Wherever the word "cone" occurs in the lines below, copy the whole line.

Data extracted from a collection

────────────────────

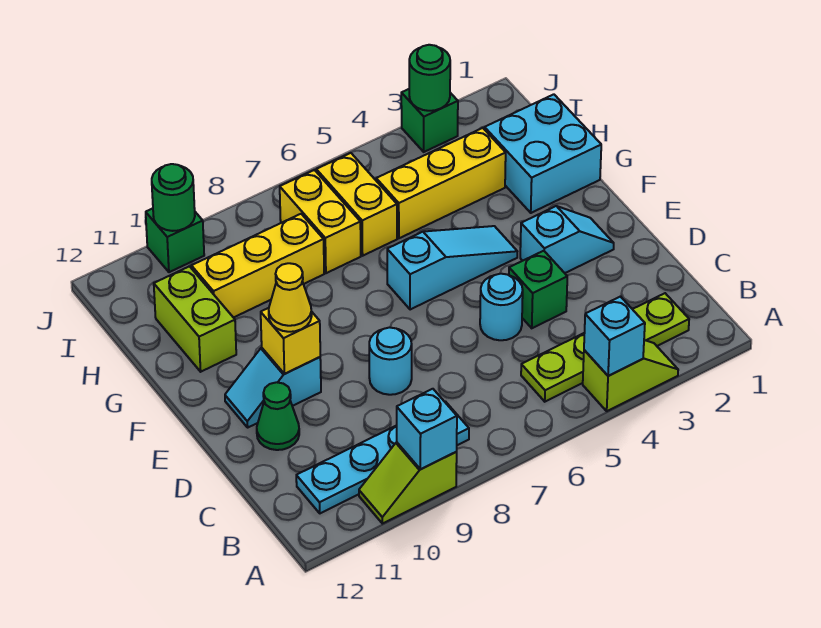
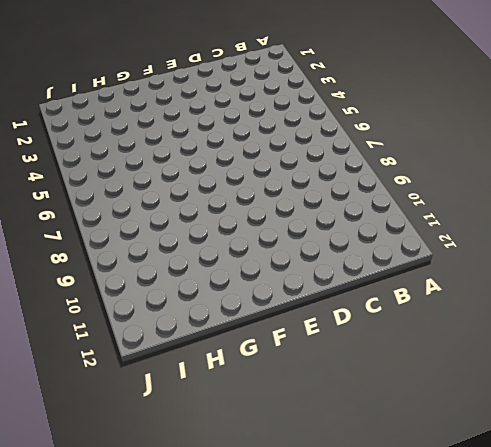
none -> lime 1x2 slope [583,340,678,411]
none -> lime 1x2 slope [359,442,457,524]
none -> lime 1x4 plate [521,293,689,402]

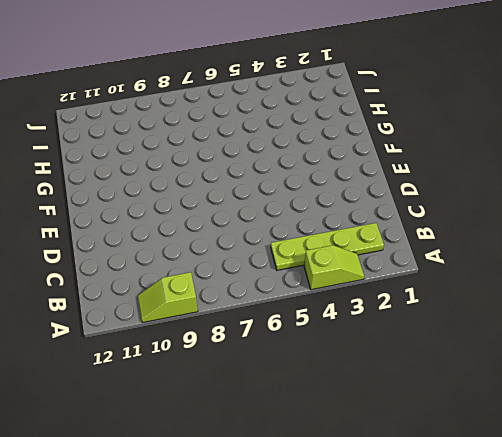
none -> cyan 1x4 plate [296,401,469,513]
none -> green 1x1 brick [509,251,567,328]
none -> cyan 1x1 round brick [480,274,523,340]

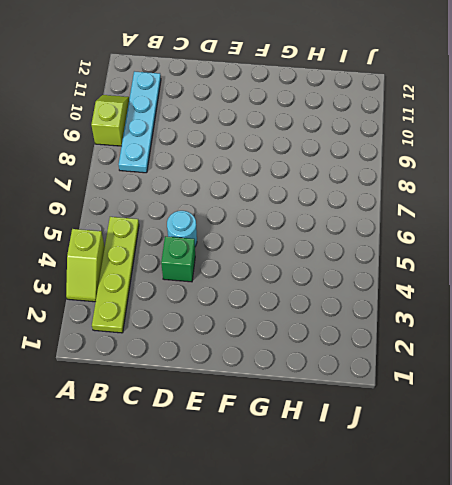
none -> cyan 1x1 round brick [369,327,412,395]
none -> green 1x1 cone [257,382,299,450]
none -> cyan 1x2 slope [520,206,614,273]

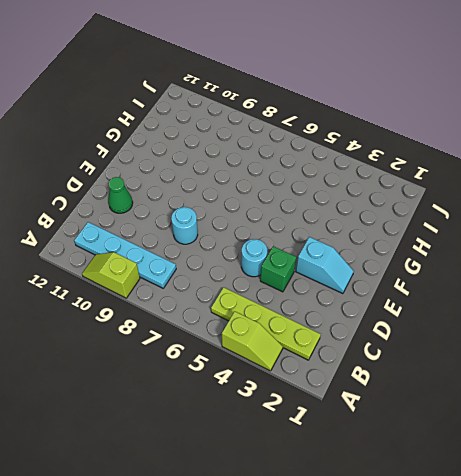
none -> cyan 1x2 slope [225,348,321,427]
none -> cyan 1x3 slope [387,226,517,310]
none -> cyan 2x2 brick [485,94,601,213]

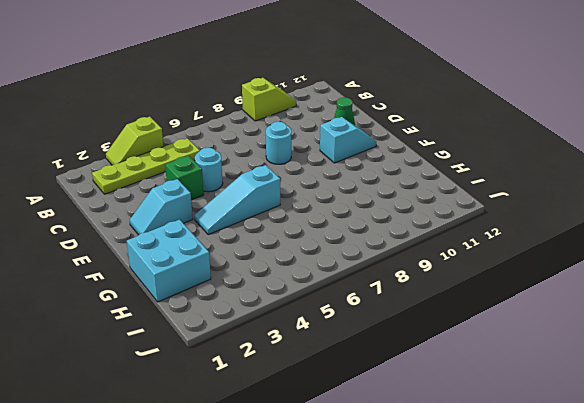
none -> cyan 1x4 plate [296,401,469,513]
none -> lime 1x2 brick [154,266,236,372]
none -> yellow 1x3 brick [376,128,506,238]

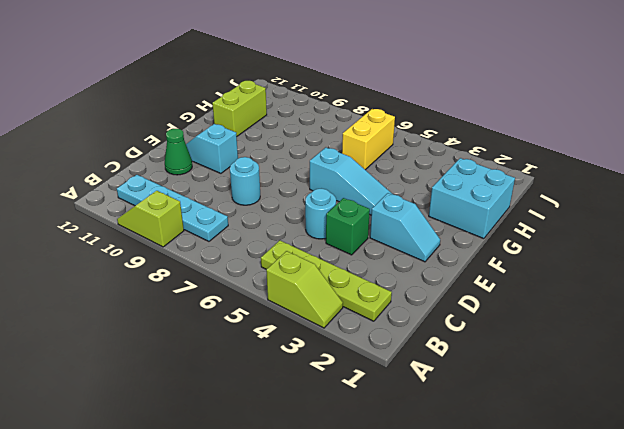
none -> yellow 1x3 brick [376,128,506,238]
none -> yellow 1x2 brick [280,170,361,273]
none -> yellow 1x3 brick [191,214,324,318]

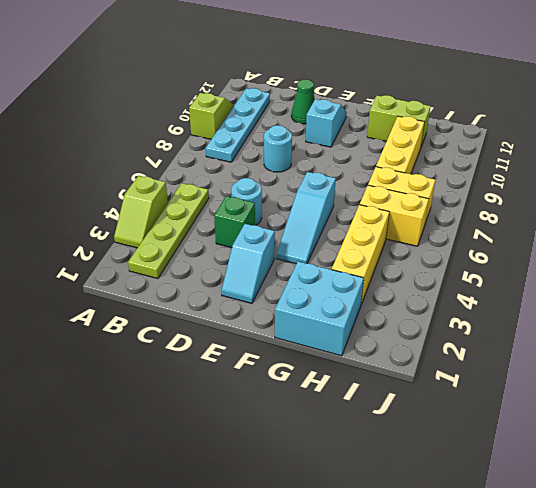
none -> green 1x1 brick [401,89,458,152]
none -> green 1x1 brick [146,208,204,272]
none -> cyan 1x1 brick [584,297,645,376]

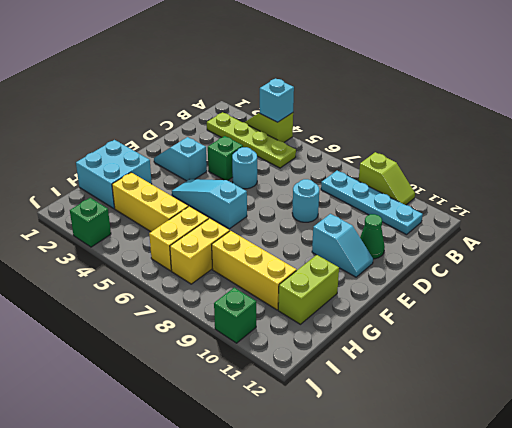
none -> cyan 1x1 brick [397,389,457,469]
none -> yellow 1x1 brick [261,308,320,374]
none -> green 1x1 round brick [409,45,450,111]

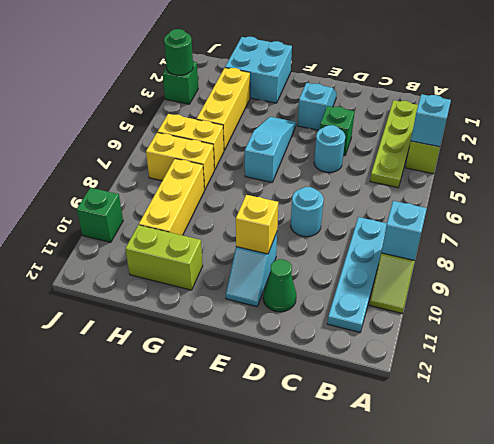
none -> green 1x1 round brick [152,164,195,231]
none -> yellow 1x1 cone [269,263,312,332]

────────────────────

§ Expected output
none -> green 1x1 cone [257,382,299,450]
none -> yellow 1x1 cone [269,263,312,332]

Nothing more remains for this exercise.